INSTRUCTIONS TO FOLLOW =
Word for word, return the lines from the top of the listing to the line containing "gray line: (13, 168) -> (51, 149), moved", both ends included, and no others.

INFORMATION =
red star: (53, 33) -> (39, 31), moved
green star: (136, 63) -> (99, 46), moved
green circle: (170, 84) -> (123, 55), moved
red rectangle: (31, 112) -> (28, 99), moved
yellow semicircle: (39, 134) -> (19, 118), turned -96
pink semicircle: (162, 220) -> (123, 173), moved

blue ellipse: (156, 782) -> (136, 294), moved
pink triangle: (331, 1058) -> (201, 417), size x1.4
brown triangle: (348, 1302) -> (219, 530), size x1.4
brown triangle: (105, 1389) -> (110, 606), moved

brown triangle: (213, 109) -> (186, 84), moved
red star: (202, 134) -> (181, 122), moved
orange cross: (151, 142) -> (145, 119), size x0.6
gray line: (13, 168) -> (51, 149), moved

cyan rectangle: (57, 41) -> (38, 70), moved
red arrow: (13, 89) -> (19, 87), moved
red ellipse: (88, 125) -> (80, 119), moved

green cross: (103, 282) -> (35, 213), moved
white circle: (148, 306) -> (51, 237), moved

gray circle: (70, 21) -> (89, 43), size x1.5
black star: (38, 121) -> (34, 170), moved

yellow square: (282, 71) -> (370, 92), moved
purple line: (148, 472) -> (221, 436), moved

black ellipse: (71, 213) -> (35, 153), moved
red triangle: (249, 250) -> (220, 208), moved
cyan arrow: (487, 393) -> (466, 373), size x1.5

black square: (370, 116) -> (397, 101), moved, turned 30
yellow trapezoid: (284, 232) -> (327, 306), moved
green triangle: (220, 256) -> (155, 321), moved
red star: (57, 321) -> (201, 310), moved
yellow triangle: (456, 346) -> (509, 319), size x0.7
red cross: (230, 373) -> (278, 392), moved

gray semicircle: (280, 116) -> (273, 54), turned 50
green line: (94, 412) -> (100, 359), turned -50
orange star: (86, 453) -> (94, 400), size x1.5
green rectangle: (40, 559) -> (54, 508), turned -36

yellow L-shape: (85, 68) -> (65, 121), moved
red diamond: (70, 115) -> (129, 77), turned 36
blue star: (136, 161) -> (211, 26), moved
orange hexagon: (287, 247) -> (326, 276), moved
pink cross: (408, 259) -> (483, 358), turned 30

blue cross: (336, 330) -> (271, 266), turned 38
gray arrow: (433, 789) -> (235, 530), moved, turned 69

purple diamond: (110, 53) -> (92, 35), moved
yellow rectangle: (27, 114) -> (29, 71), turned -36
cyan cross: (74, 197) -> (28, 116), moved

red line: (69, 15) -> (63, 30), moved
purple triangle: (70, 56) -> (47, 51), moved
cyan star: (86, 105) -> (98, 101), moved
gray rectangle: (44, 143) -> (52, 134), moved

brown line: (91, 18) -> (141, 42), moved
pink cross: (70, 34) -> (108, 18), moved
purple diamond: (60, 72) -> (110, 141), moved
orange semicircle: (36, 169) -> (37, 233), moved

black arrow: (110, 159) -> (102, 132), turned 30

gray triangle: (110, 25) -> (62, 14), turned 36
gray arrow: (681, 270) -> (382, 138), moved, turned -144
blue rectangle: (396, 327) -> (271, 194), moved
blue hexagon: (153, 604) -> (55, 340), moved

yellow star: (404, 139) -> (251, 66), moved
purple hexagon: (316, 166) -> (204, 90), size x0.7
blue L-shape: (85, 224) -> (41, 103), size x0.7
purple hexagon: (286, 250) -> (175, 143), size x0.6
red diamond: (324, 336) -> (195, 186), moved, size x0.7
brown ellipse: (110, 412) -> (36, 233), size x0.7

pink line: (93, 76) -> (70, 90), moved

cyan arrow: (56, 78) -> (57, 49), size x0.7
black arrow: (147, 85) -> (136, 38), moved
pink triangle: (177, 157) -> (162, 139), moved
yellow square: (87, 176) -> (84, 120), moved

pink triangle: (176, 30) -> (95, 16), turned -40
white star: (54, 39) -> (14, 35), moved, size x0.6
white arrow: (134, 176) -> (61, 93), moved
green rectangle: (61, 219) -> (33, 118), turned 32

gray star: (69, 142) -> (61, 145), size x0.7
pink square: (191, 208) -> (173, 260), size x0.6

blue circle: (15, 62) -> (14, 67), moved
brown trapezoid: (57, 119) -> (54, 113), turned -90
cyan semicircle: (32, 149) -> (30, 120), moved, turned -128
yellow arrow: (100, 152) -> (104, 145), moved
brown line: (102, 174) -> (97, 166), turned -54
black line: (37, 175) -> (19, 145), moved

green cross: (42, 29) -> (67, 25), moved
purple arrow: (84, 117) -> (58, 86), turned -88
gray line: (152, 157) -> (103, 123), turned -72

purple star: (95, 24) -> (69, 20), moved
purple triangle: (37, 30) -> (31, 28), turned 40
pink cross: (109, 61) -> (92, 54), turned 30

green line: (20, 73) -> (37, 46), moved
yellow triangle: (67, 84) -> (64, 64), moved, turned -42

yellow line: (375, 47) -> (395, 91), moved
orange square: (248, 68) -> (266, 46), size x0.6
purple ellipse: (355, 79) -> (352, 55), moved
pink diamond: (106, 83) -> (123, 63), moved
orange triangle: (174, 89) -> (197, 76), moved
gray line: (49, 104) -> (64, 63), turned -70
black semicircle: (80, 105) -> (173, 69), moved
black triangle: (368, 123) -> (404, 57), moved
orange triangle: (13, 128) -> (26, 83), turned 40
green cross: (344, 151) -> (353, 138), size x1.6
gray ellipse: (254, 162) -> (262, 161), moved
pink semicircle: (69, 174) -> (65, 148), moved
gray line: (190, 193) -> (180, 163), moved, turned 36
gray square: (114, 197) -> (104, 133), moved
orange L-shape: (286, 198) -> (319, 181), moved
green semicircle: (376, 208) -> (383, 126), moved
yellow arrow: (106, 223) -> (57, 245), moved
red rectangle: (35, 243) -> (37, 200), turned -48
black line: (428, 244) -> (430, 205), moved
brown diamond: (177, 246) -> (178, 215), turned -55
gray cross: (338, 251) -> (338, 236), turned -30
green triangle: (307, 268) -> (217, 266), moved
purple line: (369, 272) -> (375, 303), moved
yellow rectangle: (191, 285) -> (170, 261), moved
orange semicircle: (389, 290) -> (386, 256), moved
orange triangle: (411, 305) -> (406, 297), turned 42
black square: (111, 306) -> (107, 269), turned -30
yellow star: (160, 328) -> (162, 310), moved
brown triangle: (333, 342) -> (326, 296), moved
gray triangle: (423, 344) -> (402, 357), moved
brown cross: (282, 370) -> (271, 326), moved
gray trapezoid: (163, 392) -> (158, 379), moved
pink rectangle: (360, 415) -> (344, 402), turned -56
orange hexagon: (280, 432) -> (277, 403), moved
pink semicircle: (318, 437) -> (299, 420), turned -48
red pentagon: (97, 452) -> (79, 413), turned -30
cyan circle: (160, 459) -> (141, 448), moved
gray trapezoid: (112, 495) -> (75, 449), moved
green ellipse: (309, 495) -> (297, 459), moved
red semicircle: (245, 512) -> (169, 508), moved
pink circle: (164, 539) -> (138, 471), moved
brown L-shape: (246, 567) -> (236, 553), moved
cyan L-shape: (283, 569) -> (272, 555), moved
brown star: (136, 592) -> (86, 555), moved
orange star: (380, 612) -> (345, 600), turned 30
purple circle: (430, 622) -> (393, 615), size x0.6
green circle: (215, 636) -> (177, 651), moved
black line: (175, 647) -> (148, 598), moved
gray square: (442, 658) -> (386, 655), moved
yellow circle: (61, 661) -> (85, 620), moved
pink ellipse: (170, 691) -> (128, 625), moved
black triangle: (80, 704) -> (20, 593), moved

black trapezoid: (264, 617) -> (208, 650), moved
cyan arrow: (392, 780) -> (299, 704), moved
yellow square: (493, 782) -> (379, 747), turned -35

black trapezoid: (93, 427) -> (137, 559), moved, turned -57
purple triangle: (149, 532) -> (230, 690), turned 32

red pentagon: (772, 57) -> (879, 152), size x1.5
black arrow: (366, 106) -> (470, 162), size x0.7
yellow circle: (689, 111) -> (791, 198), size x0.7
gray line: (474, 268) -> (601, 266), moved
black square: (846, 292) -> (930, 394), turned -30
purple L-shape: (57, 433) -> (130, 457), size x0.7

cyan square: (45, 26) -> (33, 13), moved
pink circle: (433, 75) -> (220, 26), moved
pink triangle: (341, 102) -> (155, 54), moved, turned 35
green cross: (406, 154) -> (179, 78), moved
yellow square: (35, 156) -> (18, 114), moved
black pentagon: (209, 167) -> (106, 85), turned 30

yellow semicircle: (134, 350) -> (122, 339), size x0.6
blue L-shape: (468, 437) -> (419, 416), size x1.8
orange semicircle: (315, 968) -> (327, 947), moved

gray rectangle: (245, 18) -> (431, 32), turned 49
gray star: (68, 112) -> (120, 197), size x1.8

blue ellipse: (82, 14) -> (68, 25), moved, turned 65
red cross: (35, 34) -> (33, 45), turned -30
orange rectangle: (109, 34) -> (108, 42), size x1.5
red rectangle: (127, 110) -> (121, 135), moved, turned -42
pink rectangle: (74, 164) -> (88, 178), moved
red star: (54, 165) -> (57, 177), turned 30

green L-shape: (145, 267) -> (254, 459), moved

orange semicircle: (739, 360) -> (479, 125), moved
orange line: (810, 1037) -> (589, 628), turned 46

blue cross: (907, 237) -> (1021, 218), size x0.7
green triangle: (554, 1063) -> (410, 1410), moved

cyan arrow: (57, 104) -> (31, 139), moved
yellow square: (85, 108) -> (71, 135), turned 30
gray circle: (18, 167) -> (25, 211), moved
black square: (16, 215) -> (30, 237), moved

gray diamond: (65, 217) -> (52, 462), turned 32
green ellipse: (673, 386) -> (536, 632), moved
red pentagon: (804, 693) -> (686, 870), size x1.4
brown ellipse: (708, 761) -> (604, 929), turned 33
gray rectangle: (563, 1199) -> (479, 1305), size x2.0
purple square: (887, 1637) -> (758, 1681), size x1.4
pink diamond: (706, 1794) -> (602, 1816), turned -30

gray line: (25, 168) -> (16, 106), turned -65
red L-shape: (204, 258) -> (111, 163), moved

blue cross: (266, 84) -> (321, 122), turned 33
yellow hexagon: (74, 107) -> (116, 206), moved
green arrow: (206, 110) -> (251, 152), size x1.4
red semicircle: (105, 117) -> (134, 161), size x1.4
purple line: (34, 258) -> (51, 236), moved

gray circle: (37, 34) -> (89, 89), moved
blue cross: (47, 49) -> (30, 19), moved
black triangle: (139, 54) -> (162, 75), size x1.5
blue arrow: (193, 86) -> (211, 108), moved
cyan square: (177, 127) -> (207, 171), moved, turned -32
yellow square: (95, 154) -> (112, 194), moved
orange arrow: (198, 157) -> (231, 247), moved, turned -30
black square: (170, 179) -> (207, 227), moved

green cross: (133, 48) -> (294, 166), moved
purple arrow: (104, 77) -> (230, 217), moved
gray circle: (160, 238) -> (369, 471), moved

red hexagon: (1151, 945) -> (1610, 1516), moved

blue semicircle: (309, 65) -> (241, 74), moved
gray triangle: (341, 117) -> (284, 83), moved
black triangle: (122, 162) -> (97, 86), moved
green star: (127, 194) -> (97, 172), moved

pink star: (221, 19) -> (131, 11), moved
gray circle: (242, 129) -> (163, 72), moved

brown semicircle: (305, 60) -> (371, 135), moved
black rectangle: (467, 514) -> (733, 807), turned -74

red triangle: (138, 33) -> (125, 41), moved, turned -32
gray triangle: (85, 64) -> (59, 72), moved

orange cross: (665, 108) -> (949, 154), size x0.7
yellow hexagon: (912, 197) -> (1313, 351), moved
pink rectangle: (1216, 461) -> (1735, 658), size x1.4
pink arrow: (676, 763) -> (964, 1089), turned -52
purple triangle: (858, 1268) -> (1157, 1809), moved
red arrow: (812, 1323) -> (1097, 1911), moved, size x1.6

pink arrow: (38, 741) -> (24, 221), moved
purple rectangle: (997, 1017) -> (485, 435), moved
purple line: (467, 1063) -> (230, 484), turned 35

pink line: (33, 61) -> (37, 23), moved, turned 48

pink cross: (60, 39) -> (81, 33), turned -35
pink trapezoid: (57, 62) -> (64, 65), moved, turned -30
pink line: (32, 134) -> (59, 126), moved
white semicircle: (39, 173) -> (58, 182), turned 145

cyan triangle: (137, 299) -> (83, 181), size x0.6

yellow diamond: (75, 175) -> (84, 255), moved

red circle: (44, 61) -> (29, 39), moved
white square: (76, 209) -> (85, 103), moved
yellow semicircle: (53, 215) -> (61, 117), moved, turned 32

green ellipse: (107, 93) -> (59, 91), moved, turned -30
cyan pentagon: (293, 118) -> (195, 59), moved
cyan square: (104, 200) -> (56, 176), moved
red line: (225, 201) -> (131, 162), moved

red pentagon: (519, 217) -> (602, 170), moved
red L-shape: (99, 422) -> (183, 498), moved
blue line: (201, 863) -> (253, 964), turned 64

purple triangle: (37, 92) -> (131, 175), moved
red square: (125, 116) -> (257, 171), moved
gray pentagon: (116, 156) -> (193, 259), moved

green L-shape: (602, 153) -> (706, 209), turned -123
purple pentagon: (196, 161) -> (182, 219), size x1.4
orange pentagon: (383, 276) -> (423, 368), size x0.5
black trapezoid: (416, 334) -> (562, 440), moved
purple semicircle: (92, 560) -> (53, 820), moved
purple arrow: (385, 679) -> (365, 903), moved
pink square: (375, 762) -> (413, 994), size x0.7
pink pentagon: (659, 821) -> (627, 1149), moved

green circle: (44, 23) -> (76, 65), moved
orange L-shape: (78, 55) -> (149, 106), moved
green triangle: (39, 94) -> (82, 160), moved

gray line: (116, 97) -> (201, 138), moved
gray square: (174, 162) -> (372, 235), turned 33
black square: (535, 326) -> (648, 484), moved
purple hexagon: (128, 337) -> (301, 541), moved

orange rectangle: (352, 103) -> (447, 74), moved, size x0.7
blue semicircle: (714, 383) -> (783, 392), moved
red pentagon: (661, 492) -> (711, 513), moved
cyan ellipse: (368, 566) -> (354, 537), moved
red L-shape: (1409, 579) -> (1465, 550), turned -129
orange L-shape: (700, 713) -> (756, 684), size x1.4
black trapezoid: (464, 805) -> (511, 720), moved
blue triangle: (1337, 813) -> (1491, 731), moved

RESPONSE =
red star: (53, 33) -> (39, 31), moved
green star: (136, 63) -> (99, 46), moved
green circle: (170, 84) -> (123, 55), moved
red rectangle: (31, 112) -> (28, 99), moved
yellow semicircle: (39, 134) -> (19, 118), turned -96
pink semicircle: (162, 220) -> (123, 173), moved

blue ellipse: (156, 782) -> (136, 294), moved
pink triangle: (331, 1058) -> (201, 417), size x1.4
brown triangle: (348, 1302) -> (219, 530), size x1.4
brown triangle: (105, 1389) -> (110, 606), moved

brown triangle: (213, 109) -> (186, 84), moved
red star: (202, 134) -> (181, 122), moved
orange cross: (151, 142) -> (145, 119), size x0.6
gray line: (13, 168) -> (51, 149), moved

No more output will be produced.